What is required: Everything from the line containing "white tape: 4 -> 3" through the last line of the data below is to be retyped exactly, apart from the pictures.
================
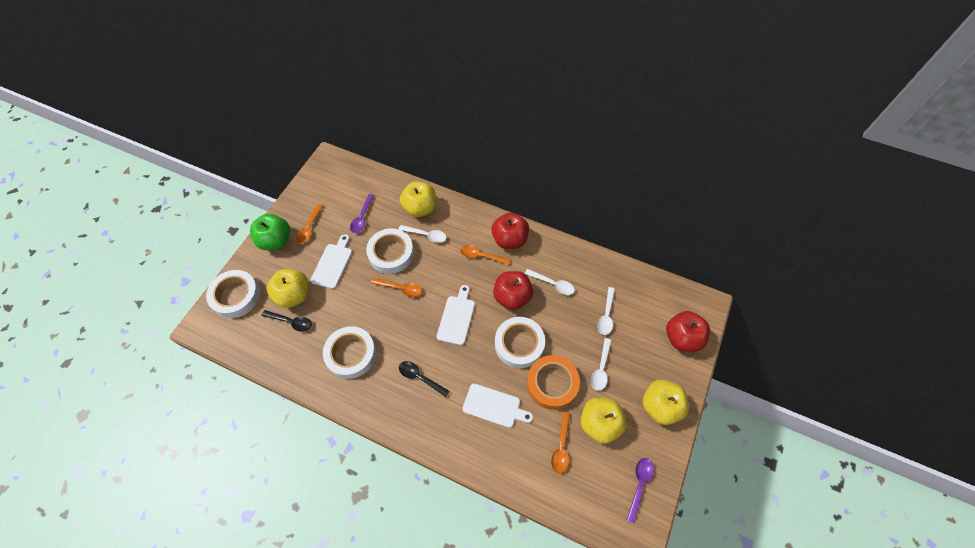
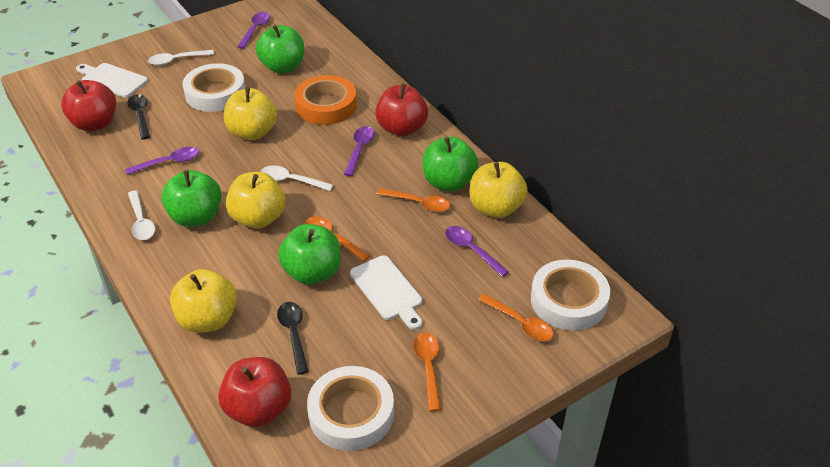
green apple: 1 -> 4
purple spoon: 2 -> 4
white cutting board: 3 -> 2
white spoon: 4 -> 3
white tape: 4 -> 3

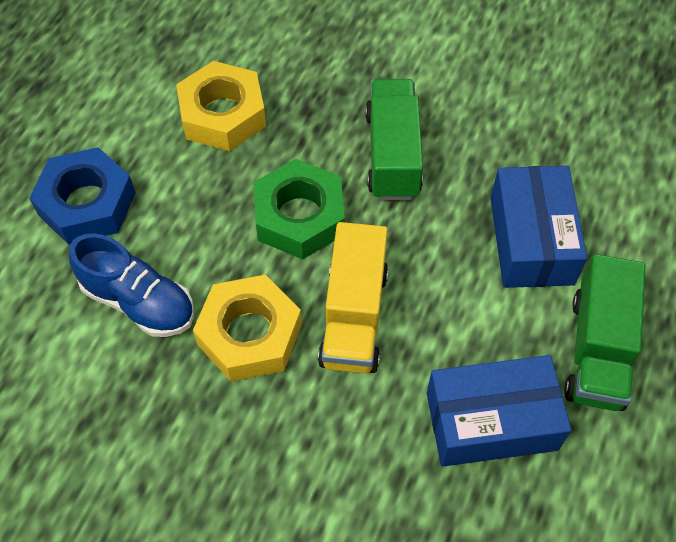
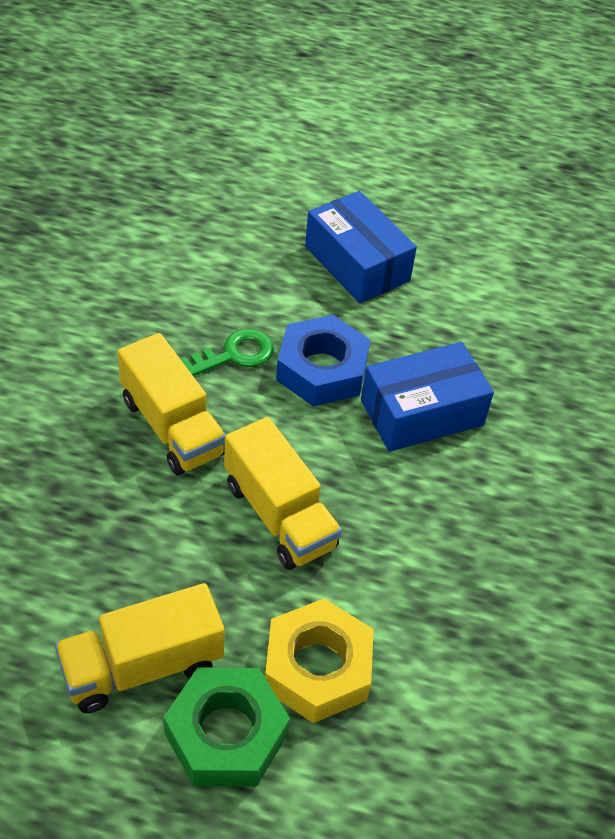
blue shoe: 1 -> 0
green key: 0 -> 1
green truck: 2 -> 0
yellow nut: 2 -> 1
yellow truck: 1 -> 3

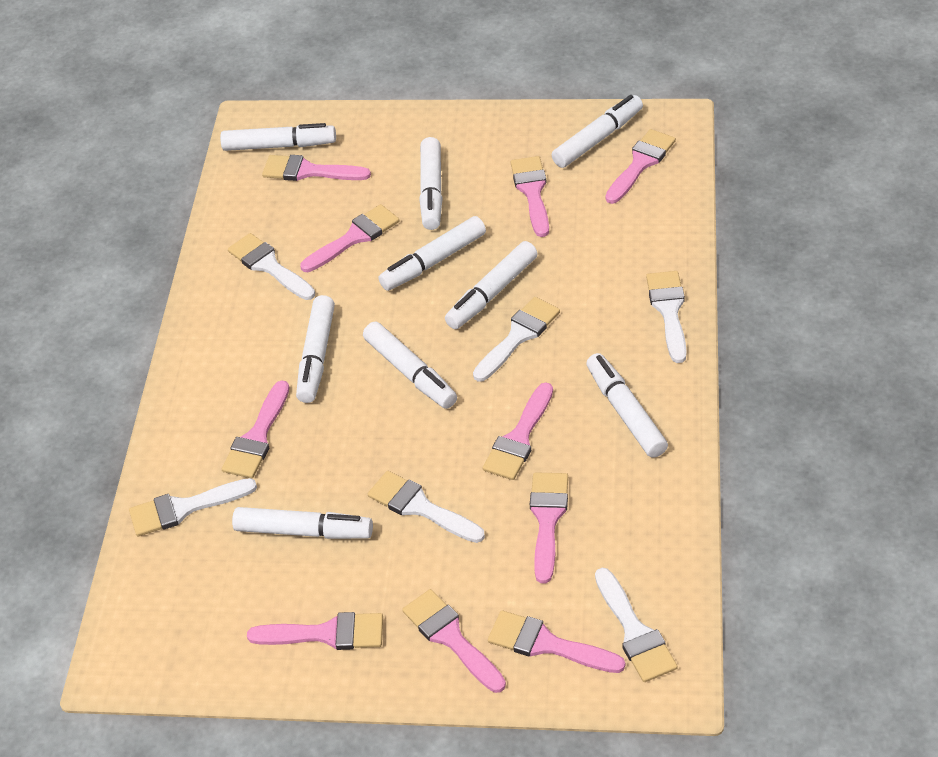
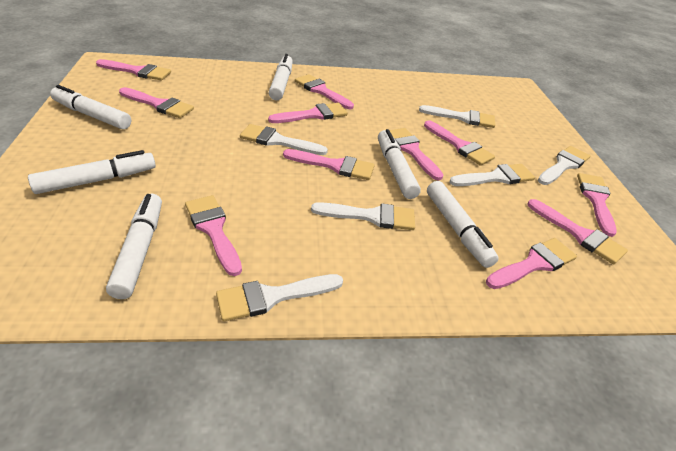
pink brush: 10 -> 11
white marker: 9 -> 6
================
Response to the task:
white tape: 4 -> 3

blue shoe: 1 -> 0
green key: 0 -> 1
green truck: 2 -> 0
yellow nut: 2 -> 1
yellow truck: 1 -> 3

pink brush: 10 -> 11
white marker: 9 -> 6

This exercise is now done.